--- START ---
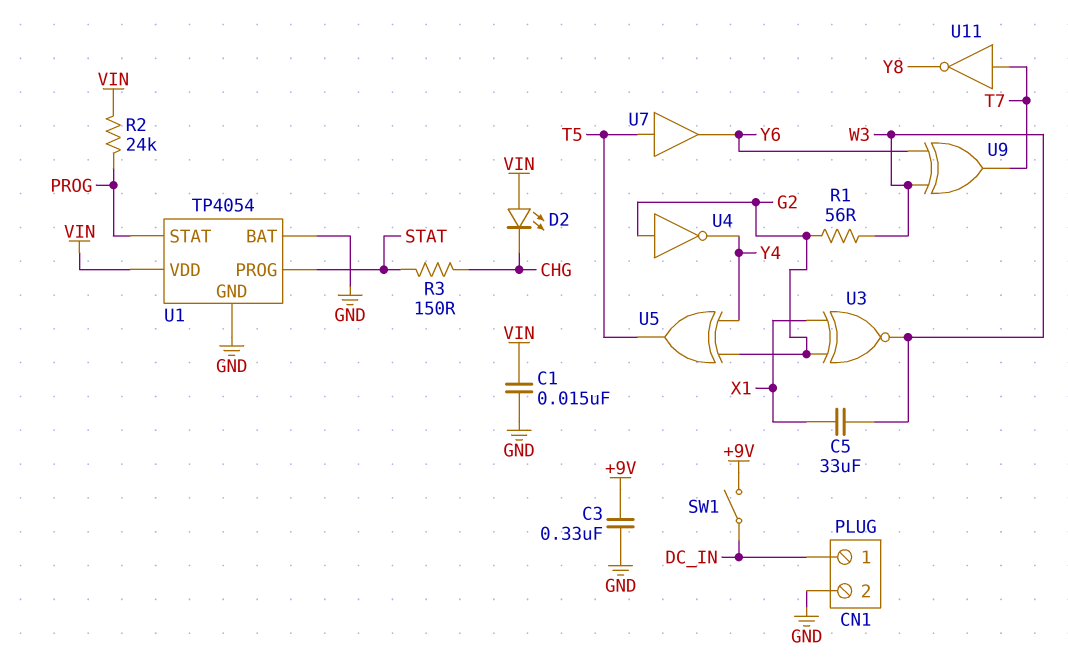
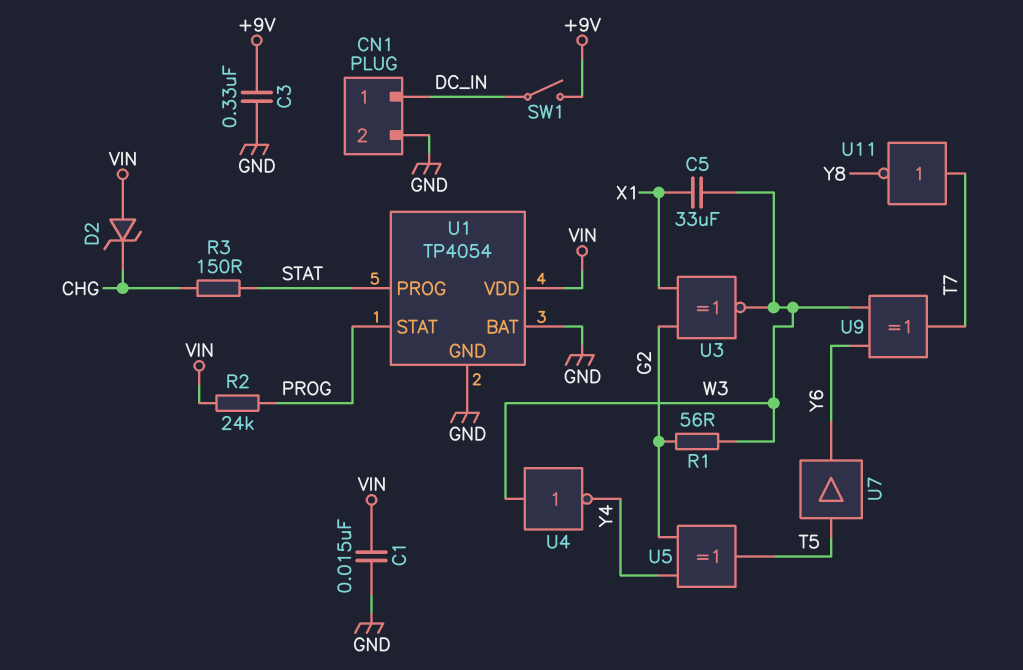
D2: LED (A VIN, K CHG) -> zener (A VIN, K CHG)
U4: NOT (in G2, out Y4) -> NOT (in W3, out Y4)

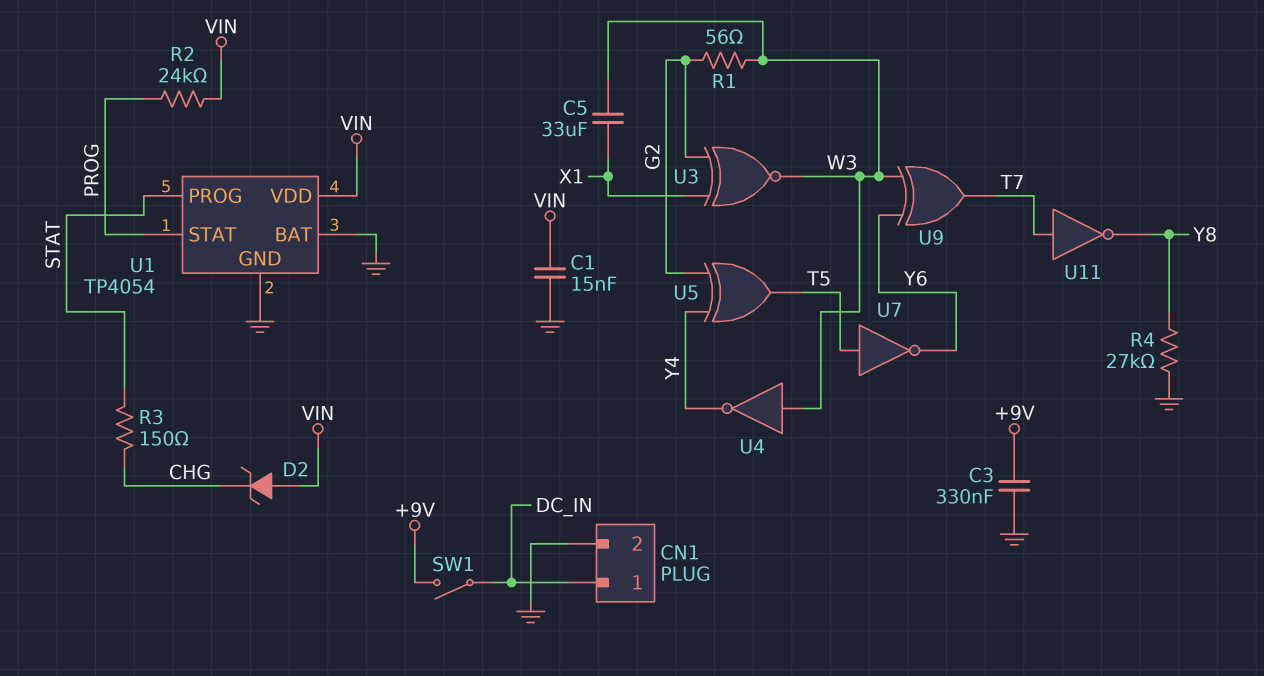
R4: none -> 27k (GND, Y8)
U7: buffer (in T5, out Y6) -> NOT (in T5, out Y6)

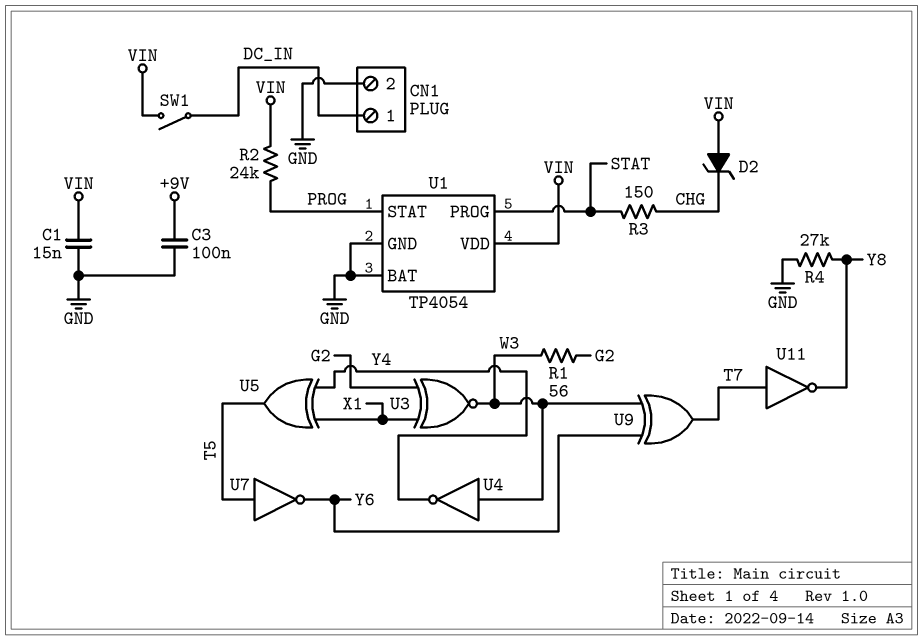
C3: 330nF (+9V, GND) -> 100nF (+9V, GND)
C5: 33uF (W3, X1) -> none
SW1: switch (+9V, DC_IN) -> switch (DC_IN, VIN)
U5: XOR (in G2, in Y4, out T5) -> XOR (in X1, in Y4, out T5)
--- END ---
- **Exercise requirements**
Every line of the material above should be repeated exactly, except for the pictures.

- **Output of the exercise**
D2: LED (A VIN, K CHG) -> zener (A VIN, K CHG)
U4: NOT (in G2, out Y4) -> NOT (in W3, out Y4)

R4: none -> 27k (GND, Y8)
U7: buffer (in T5, out Y6) -> NOT (in T5, out Y6)

C3: 330nF (+9V, GND) -> 100nF (+9V, GND)
C5: 33uF (W3, X1) -> none
SW1: switch (+9V, DC_IN) -> switch (DC_IN, VIN)
U5: XOR (in G2, in Y4, out T5) -> XOR (in X1, in Y4, out T5)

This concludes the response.